■ Exercise directions ■
Return each line of the records below in which the string "none" turns up.
——————
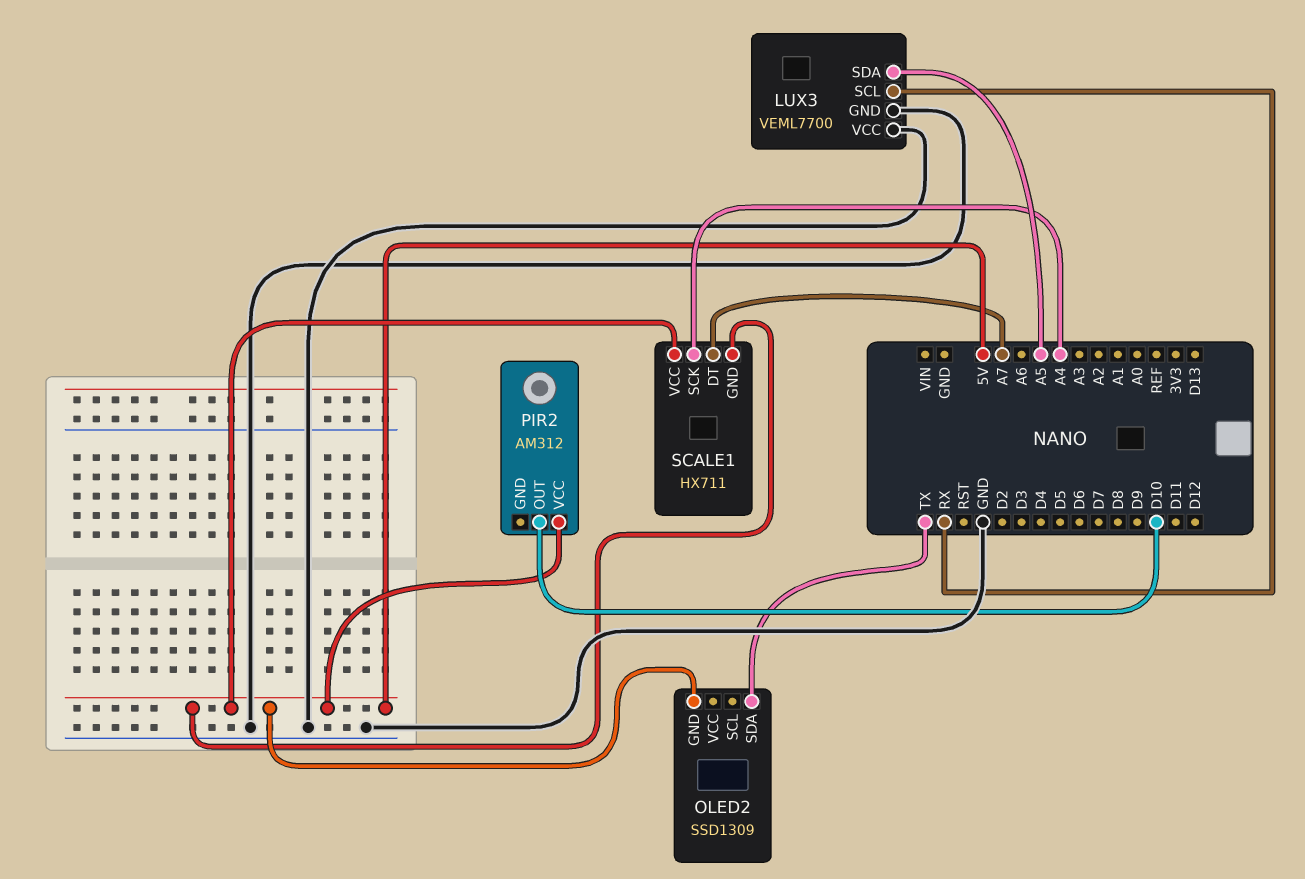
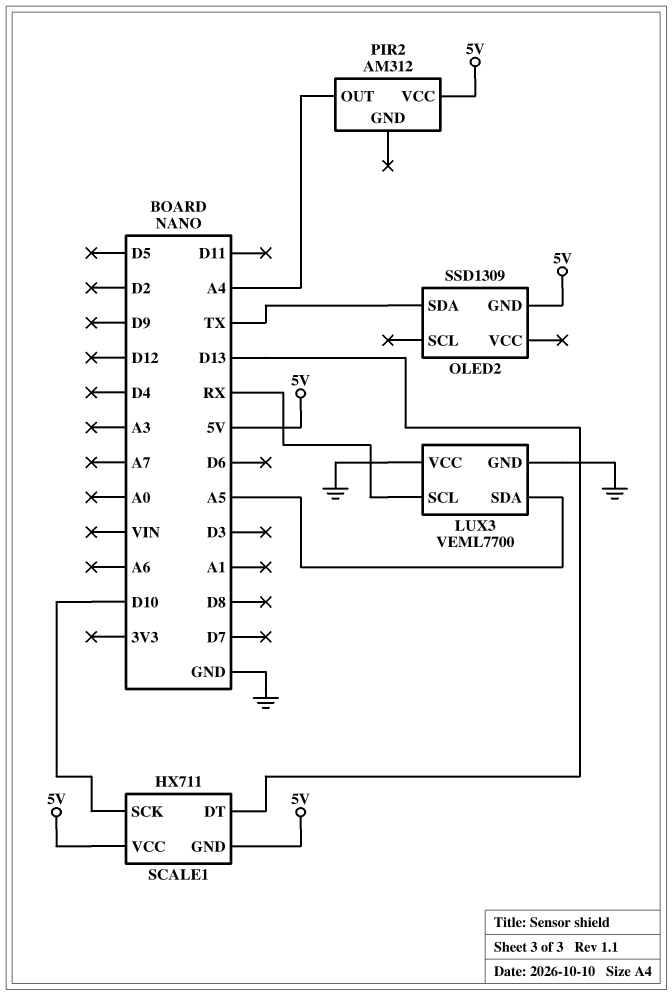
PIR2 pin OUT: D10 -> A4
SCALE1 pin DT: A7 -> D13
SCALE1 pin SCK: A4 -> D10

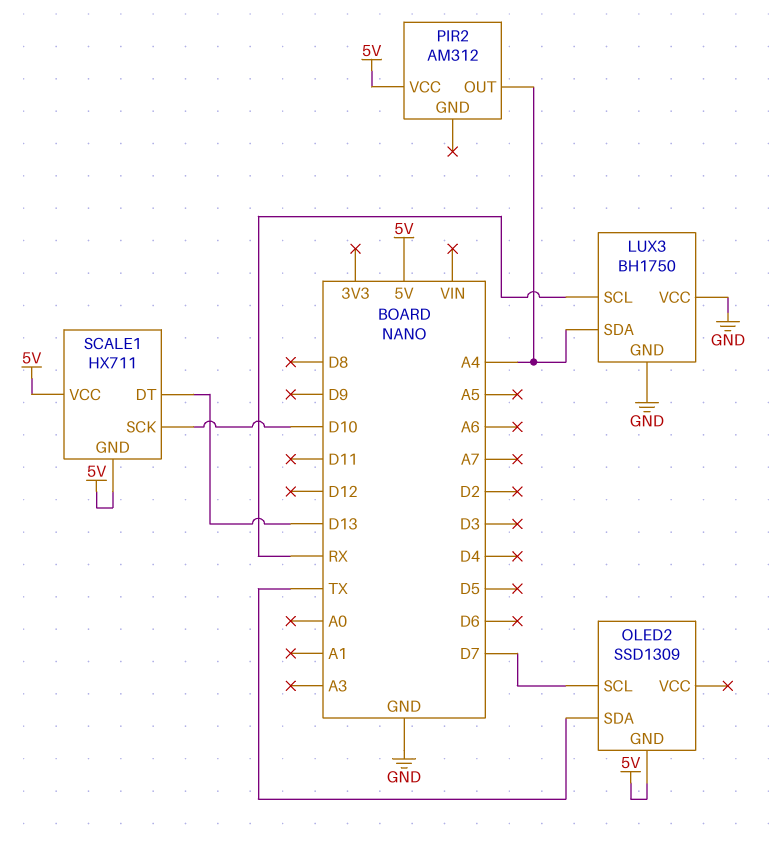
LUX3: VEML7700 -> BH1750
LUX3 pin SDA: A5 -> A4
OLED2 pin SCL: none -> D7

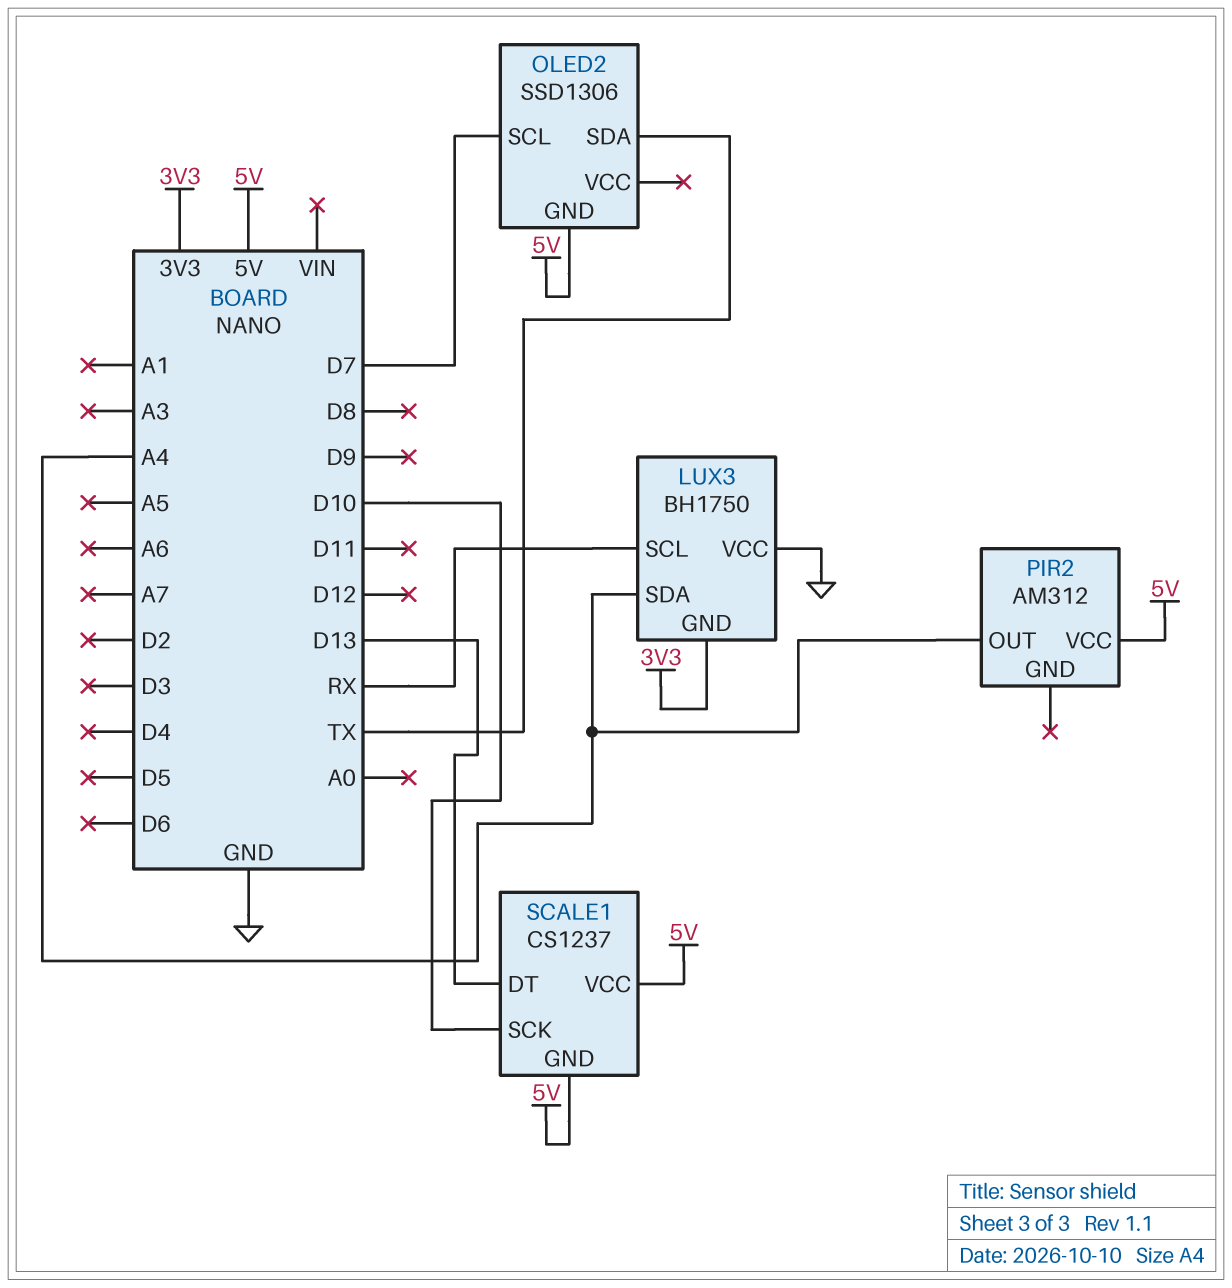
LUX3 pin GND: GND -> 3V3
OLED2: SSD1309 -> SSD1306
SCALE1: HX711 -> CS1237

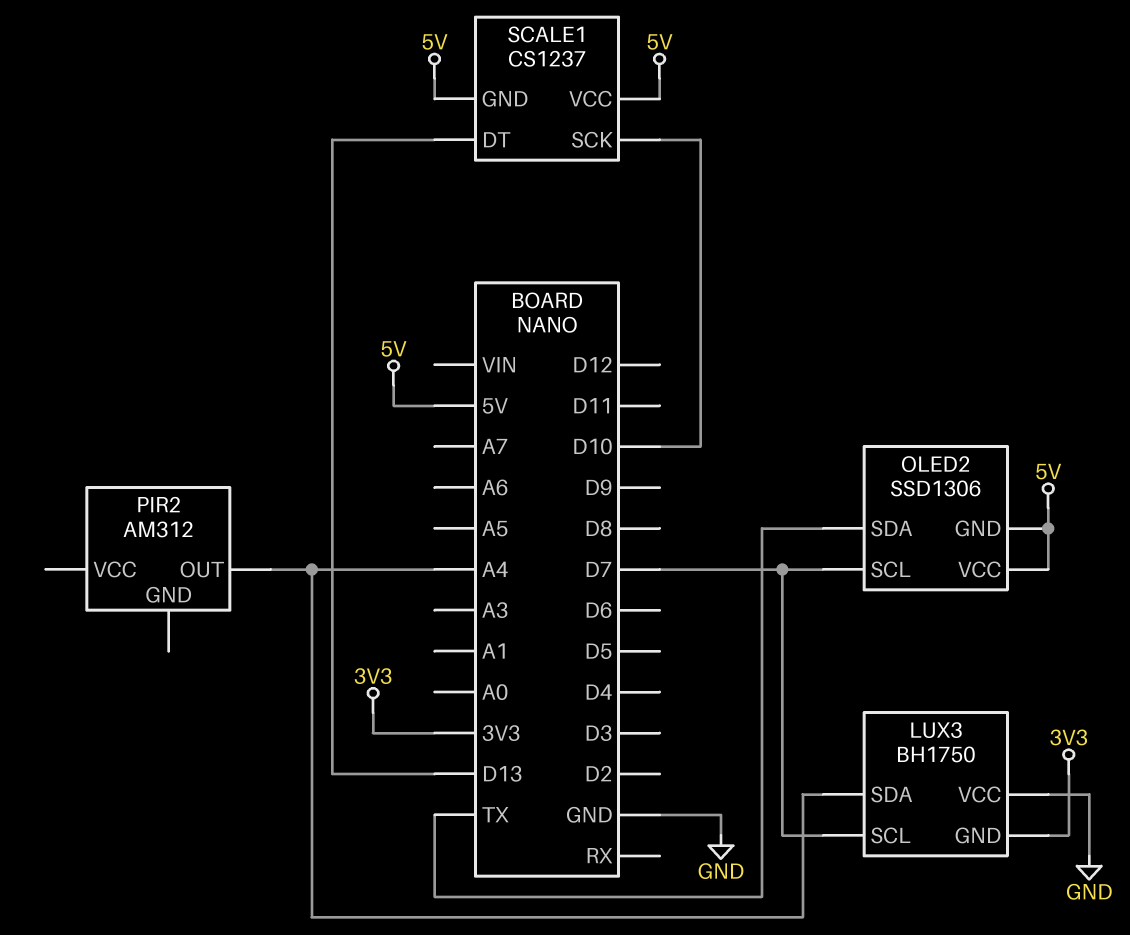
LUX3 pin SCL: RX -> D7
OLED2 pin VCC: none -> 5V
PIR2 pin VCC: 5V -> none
——————
■ Answer below ■
OLED2 pin SCL: none -> D7
OLED2 pin VCC: none -> 5V
PIR2 pin VCC: 5V -> none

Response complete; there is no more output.